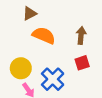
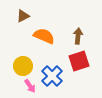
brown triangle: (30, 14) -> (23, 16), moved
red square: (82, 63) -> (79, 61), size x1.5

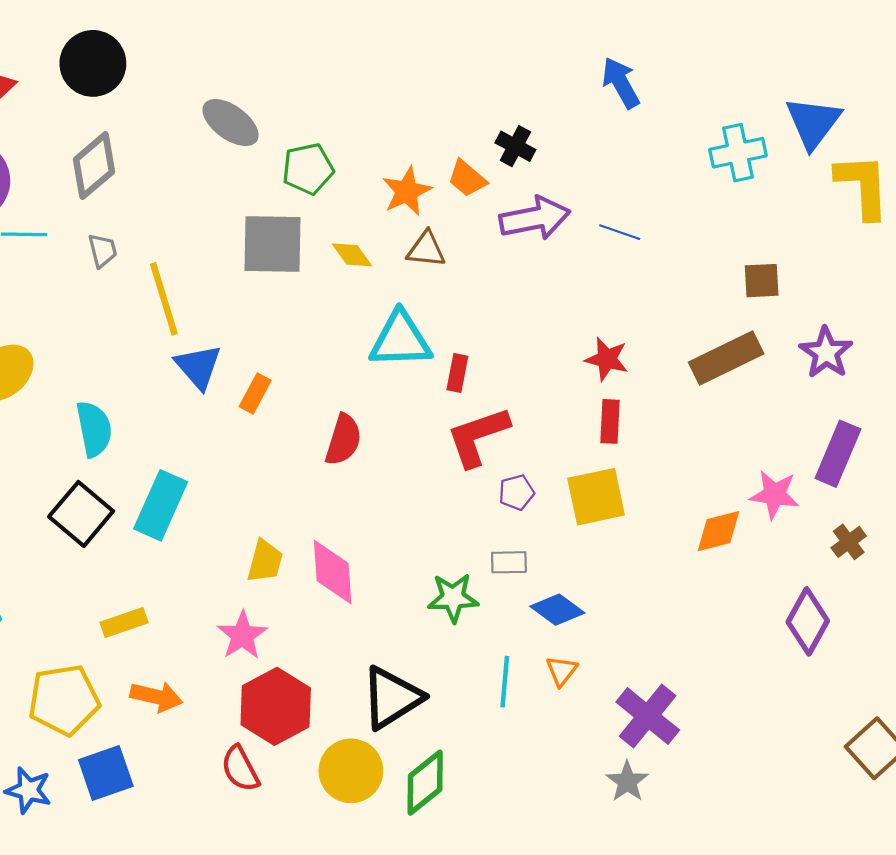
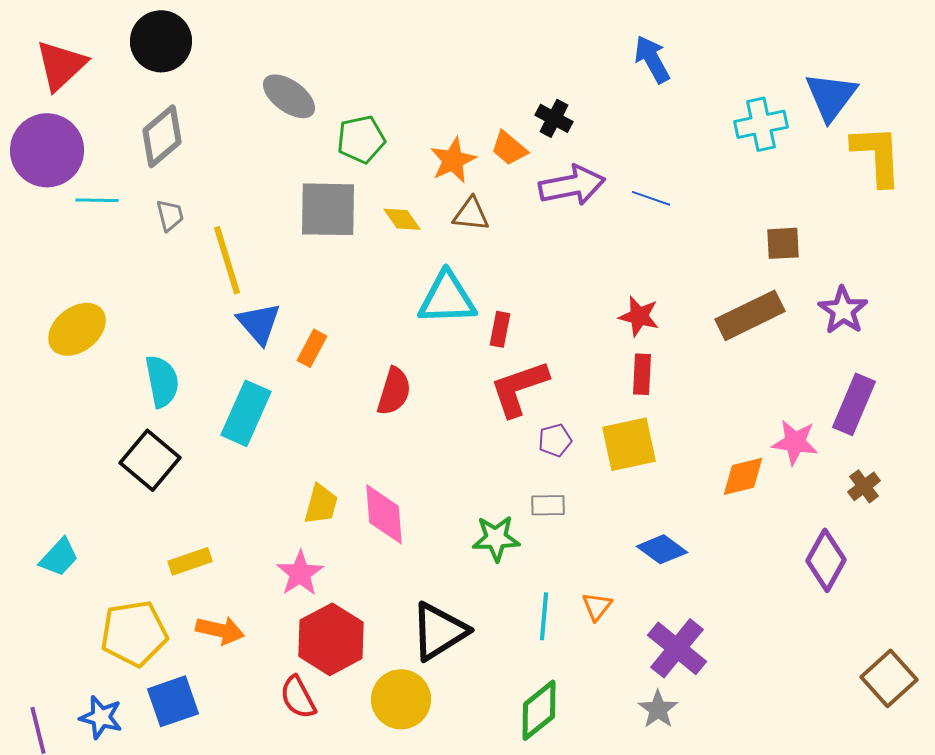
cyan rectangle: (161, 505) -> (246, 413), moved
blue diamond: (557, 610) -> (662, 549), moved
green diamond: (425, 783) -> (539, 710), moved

**INSTRUCTIONS TO FOLLOW**
Scan the entries above. Copy each line that has the string "moved".

**EXERCISE ANSWER**
brown triangle: (30, 14) -> (23, 16), moved
cyan rectangle: (161, 505) -> (246, 413), moved
blue diamond: (557, 610) -> (662, 549), moved
green diamond: (425, 783) -> (539, 710), moved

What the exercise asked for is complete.